→ **Extracted material**:
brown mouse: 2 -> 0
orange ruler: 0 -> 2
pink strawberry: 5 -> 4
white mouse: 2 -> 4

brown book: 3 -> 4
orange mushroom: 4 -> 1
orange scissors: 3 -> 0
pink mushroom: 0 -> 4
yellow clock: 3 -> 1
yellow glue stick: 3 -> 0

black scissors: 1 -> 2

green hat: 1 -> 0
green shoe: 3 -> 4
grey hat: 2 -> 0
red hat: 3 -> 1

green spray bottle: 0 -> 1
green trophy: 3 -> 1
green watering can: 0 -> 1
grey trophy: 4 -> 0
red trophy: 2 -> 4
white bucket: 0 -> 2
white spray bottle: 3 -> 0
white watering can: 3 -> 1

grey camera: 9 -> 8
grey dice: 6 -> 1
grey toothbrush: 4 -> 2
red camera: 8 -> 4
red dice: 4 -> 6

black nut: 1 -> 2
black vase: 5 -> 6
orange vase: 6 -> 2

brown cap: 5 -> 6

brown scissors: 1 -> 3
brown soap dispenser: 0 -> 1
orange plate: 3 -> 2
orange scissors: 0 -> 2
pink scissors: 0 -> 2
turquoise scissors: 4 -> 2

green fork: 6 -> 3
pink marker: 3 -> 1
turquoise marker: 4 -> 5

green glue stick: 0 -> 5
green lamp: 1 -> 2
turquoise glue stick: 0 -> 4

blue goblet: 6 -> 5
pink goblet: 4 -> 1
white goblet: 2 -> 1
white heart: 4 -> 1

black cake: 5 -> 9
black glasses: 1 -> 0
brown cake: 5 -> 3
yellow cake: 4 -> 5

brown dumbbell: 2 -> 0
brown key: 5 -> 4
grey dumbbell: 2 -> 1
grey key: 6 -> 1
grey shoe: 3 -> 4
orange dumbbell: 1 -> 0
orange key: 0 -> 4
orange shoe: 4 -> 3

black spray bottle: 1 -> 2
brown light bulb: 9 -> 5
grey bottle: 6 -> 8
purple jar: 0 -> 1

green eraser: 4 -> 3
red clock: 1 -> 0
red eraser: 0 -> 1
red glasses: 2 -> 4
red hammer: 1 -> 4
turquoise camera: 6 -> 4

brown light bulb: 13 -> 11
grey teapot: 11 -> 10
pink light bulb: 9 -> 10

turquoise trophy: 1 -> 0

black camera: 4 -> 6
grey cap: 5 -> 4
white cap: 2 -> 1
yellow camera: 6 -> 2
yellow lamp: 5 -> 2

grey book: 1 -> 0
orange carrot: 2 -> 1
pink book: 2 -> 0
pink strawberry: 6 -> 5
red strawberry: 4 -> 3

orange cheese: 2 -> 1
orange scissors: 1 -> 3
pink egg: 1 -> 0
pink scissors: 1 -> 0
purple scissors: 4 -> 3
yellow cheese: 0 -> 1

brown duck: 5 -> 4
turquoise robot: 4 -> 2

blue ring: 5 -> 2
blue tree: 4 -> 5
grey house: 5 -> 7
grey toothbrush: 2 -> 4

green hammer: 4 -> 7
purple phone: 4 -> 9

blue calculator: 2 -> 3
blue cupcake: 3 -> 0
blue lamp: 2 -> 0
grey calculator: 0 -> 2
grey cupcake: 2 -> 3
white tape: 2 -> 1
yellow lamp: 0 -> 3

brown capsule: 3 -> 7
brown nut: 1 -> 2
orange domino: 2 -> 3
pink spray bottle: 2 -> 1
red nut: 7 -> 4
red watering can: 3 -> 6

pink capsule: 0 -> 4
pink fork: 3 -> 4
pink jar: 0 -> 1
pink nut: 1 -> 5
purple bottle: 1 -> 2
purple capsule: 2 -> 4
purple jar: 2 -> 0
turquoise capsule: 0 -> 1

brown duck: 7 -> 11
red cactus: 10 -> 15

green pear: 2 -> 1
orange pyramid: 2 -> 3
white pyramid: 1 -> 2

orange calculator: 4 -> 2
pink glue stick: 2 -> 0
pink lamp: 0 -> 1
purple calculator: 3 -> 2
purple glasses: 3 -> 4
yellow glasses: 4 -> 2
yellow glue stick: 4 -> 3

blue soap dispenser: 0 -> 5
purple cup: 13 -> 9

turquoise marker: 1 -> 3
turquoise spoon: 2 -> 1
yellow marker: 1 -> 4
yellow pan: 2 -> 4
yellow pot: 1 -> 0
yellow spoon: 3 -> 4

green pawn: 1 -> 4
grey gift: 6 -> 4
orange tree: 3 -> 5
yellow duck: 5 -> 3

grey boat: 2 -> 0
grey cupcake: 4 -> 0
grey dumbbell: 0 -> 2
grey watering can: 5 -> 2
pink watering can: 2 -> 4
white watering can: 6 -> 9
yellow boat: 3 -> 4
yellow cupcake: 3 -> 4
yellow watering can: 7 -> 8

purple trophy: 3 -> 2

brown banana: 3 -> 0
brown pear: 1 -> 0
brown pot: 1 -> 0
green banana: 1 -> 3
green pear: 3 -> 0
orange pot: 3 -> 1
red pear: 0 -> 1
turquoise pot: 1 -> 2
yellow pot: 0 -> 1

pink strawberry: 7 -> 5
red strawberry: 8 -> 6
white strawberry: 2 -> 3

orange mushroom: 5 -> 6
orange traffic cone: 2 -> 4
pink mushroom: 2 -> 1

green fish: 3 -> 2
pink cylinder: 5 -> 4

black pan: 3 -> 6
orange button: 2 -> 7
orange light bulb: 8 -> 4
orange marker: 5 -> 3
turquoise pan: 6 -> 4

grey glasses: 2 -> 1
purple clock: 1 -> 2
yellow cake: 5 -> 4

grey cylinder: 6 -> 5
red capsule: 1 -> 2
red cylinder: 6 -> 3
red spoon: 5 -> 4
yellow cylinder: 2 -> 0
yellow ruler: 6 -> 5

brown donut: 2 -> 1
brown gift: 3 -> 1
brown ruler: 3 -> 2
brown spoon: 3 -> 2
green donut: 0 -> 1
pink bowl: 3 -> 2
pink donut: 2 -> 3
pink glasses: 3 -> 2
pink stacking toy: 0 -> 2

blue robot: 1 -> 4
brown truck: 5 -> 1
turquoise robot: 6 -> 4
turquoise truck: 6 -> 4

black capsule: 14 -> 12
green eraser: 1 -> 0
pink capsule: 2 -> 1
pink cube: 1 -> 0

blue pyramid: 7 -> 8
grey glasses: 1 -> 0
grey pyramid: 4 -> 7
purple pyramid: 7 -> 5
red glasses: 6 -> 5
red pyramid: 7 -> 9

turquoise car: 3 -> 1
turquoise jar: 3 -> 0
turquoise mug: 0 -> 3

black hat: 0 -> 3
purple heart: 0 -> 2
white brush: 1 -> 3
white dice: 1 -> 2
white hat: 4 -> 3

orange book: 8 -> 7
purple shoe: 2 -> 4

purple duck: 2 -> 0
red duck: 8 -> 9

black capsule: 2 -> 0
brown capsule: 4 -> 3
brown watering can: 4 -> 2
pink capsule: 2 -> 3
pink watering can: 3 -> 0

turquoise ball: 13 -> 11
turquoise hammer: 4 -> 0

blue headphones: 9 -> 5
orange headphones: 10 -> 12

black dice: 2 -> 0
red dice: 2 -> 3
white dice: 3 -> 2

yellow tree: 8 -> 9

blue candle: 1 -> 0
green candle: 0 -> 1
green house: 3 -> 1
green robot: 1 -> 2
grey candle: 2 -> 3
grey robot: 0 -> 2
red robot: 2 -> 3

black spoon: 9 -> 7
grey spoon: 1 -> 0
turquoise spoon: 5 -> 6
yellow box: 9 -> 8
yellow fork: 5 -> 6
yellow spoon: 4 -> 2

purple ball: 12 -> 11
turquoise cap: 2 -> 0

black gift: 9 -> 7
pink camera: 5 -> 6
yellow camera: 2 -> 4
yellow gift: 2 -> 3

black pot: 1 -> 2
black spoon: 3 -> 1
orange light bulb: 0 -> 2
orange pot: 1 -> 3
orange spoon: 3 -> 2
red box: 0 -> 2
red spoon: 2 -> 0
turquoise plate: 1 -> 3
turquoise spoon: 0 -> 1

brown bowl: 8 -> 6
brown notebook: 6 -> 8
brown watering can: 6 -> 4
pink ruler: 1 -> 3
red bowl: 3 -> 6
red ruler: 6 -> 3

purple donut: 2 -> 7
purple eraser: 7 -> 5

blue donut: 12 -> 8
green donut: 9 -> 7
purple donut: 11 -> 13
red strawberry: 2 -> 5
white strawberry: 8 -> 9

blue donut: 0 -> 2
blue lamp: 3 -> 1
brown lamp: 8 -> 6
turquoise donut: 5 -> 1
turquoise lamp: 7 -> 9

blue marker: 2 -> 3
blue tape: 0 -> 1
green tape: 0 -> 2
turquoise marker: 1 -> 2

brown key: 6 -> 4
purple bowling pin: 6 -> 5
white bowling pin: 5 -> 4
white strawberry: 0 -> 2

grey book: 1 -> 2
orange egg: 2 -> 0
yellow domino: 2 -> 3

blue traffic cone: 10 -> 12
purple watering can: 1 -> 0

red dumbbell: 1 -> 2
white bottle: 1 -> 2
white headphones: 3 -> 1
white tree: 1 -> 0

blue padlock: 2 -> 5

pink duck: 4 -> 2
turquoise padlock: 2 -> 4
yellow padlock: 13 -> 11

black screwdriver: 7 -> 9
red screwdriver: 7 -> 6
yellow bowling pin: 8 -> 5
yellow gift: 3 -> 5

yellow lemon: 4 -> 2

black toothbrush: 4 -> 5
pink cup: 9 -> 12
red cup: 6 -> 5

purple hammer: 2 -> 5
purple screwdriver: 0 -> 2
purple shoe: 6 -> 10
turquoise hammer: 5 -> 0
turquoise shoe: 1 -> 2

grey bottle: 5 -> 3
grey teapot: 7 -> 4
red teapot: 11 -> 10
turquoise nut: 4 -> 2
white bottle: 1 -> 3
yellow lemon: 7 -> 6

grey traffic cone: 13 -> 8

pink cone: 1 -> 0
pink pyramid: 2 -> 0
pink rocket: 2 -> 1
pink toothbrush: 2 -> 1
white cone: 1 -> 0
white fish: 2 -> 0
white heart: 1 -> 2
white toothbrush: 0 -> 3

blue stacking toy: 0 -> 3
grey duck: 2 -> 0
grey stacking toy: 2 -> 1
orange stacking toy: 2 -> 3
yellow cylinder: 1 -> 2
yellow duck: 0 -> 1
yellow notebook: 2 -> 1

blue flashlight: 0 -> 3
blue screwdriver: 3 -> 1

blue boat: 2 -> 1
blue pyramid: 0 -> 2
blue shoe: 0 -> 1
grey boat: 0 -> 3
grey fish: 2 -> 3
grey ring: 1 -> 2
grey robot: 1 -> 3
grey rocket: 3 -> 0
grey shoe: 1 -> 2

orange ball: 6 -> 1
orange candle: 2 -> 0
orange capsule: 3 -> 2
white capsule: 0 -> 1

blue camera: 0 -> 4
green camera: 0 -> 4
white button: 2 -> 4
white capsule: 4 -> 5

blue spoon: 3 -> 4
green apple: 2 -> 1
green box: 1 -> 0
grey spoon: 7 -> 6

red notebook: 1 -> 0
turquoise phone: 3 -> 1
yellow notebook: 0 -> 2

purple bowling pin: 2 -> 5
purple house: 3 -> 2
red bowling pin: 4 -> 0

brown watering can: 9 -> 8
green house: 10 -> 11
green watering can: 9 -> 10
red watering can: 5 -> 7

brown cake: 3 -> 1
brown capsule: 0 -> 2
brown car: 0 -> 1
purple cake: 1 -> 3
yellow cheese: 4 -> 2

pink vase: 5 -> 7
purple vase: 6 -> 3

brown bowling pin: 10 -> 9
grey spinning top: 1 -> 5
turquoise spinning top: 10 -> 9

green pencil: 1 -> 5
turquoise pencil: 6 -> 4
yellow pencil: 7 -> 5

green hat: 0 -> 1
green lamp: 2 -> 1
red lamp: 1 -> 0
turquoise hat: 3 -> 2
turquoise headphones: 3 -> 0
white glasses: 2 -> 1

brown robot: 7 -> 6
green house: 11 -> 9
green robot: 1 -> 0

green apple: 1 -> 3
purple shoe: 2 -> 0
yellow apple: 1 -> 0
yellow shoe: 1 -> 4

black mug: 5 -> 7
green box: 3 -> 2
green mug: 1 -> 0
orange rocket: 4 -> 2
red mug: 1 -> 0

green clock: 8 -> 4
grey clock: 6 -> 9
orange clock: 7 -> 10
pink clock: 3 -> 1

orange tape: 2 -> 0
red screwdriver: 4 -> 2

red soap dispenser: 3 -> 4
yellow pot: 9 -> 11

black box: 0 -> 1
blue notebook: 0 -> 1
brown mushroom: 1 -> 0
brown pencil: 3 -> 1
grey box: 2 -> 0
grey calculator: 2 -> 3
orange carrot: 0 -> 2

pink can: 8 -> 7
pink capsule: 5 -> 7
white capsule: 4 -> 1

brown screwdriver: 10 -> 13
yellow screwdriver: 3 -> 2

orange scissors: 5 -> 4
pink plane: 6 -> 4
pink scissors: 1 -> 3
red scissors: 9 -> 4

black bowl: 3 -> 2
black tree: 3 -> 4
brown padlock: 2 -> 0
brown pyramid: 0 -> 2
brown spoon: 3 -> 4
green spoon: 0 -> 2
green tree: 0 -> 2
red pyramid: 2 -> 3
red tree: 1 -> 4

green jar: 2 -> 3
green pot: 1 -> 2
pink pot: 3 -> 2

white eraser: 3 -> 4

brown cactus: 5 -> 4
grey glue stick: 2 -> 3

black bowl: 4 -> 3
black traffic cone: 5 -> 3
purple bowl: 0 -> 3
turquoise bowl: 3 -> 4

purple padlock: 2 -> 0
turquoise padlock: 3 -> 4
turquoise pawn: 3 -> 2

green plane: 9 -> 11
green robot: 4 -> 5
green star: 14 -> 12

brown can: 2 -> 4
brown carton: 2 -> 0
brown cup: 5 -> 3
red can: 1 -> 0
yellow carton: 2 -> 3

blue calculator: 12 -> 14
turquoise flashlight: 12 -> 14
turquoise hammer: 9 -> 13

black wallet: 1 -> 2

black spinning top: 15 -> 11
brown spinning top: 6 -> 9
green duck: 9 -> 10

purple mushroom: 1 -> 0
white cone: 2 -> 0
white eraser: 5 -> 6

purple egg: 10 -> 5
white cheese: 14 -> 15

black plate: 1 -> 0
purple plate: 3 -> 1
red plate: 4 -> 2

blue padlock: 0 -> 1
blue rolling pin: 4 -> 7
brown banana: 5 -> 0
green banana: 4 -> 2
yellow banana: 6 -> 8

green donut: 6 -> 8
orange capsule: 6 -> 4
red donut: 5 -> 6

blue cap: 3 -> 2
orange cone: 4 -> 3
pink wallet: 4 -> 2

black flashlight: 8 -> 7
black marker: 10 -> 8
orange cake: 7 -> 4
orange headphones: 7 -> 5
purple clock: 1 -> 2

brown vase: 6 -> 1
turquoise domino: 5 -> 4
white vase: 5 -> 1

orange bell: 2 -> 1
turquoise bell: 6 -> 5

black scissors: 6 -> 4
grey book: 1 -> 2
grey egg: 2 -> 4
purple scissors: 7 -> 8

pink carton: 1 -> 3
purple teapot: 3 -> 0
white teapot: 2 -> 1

→ **What to produce**: Find the line with "orange spoon: 3 -> 2" in the entries above. Retype it and each line after it, exactly, through the line with "white strawberry: 0 -> 2", and stop there.

→ **Answer for the task**:
orange spoon: 3 -> 2
red box: 0 -> 2
red spoon: 2 -> 0
turquoise plate: 1 -> 3
turquoise spoon: 0 -> 1

brown bowl: 8 -> 6
brown notebook: 6 -> 8
brown watering can: 6 -> 4
pink ruler: 1 -> 3
red bowl: 3 -> 6
red ruler: 6 -> 3

purple donut: 2 -> 7
purple eraser: 7 -> 5

blue donut: 12 -> 8
green donut: 9 -> 7
purple donut: 11 -> 13
red strawberry: 2 -> 5
white strawberry: 8 -> 9

blue donut: 0 -> 2
blue lamp: 3 -> 1
brown lamp: 8 -> 6
turquoise donut: 5 -> 1
turquoise lamp: 7 -> 9

blue marker: 2 -> 3
blue tape: 0 -> 1
green tape: 0 -> 2
turquoise marker: 1 -> 2

brown key: 6 -> 4
purple bowling pin: 6 -> 5
white bowling pin: 5 -> 4
white strawberry: 0 -> 2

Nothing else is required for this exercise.